BEGIN Given entries

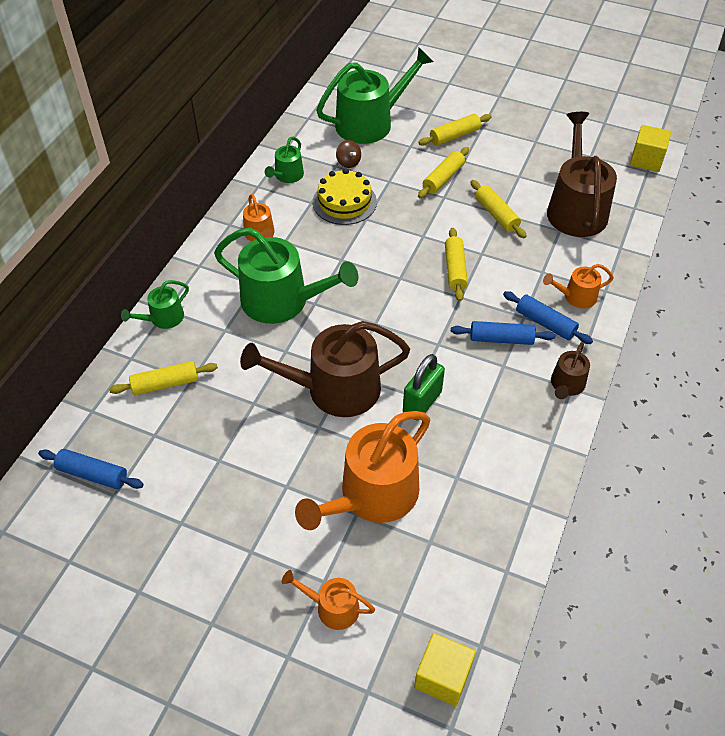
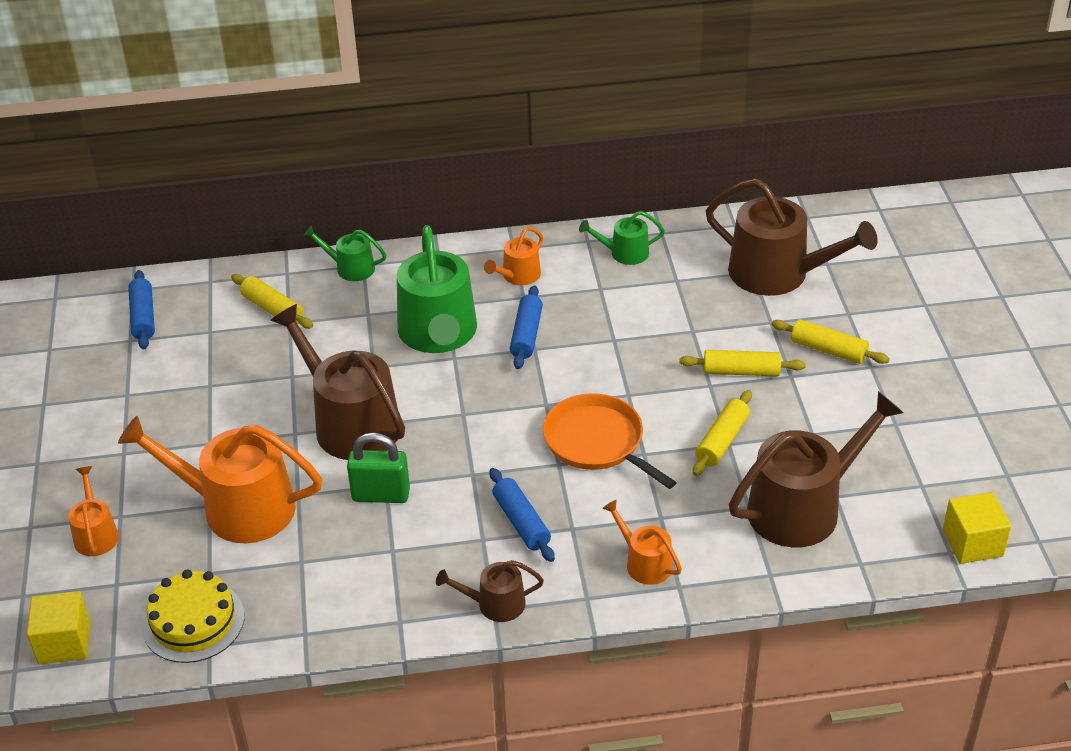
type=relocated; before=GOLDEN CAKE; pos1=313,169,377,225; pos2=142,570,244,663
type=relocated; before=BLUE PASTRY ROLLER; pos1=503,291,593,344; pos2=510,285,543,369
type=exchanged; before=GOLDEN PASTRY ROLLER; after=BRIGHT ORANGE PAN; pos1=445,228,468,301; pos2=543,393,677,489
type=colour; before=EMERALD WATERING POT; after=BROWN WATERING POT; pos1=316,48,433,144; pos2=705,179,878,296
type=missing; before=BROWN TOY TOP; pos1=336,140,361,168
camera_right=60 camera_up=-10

END Given entries

*Directions for this task*: In the records above, find the line containing "type=colour; before=EMERALD WATERING" and print it and every later line exactly, through the last one.

*Solution to the problem*:
type=colour; before=EMERALD WATERING POT; after=BROWN WATERING POT; pos1=316,48,433,144; pos2=705,179,878,296
type=missing; before=BROWN TOY TOP; pos1=336,140,361,168
camera_right=60 camera_up=-10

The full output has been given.